### Prompt
The full listing, written out exactly and without images, is the expected result.

### Task inputs
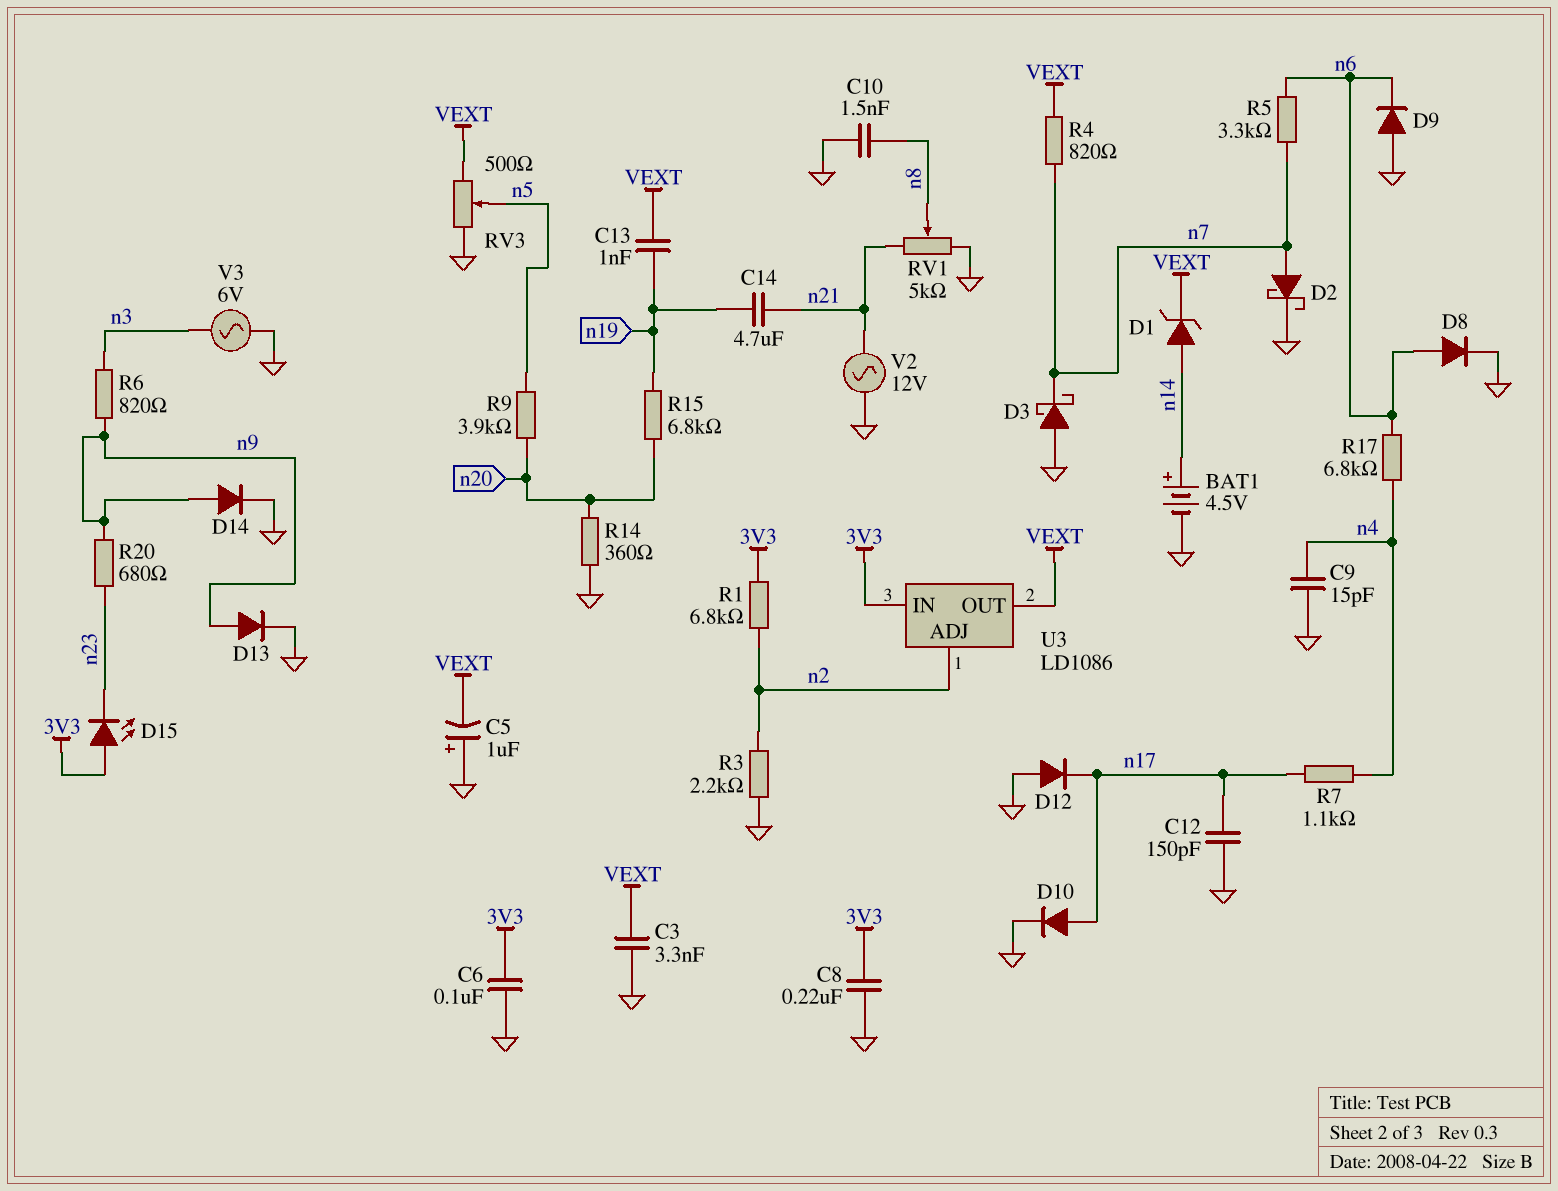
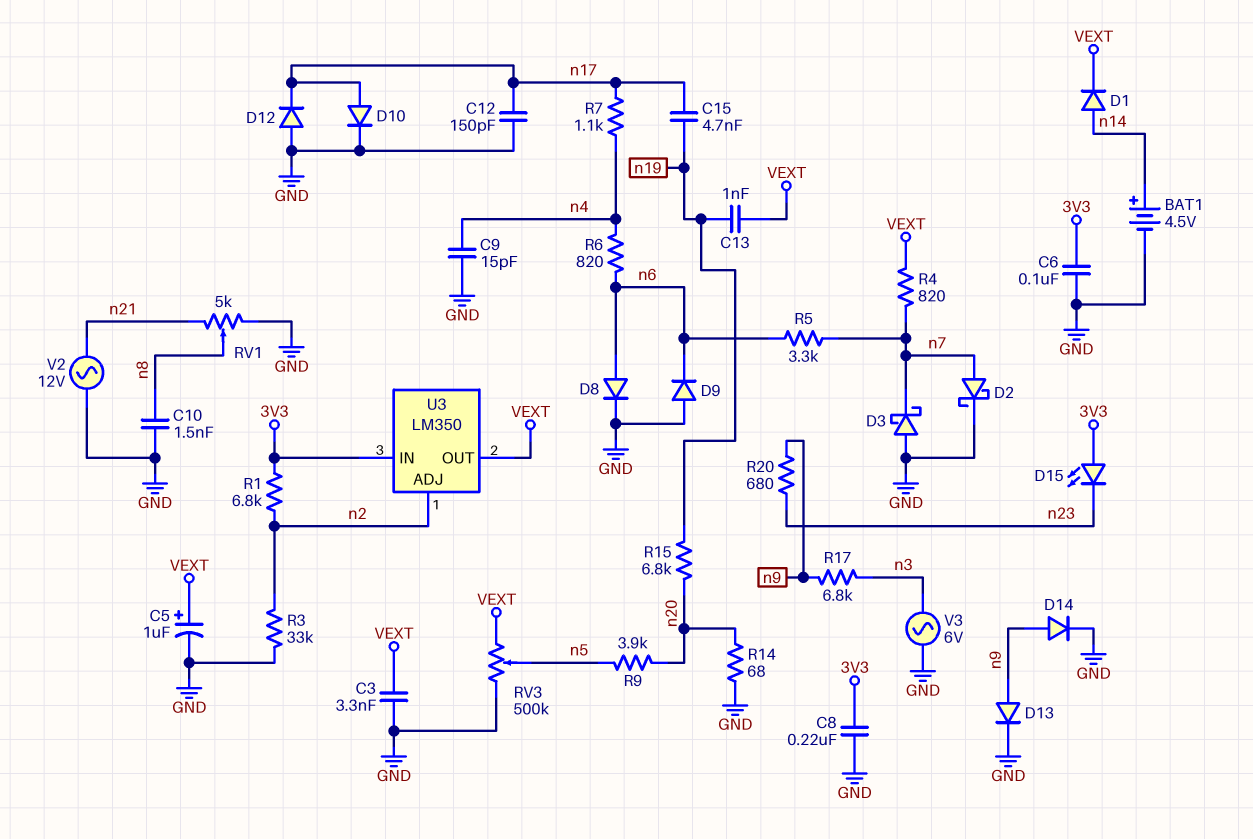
C5: 1uF (plus GND, minus VEXT) -> 1uF (plus VEXT, minus GND)
C14: 4.7uF (n19, n21) -> none
C15: none -> 4.7nF (n17, n19)
D1: zener (A n14, K VEXT) -> diode (A n14, K VEXT)
R3: 2.2k (GND, n2) -> 33k (GND, n2)
R6: 820 (n3, n9) -> 820 (n4, n6)
R14: 360 (GND, n20) -> 68 (GND, n20)
R17: 6.8k (n4, n6) -> 6.8k (n3, n9)
RV3: 500 (GND, VEXT, wiper n5) -> 500k (GND, VEXT, wiper n5)
U3: LD1086 -> LM350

### Task response
C5: 1uF (plus GND, minus VEXT) -> 1uF (plus VEXT, minus GND)
C14: 4.7uF (n19, n21) -> none
C15: none -> 4.7nF (n17, n19)
D1: zener (A n14, K VEXT) -> diode (A n14, K VEXT)
R3: 2.2k (GND, n2) -> 33k (GND, n2)
R6: 820 (n3, n9) -> 820 (n4, n6)
R14: 360 (GND, n20) -> 68 (GND, n20)
R17: 6.8k (n4, n6) -> 6.8k (n3, n9)
RV3: 500 (GND, VEXT, wiper n5) -> 500k (GND, VEXT, wiper n5)
U3: LD1086 -> LM350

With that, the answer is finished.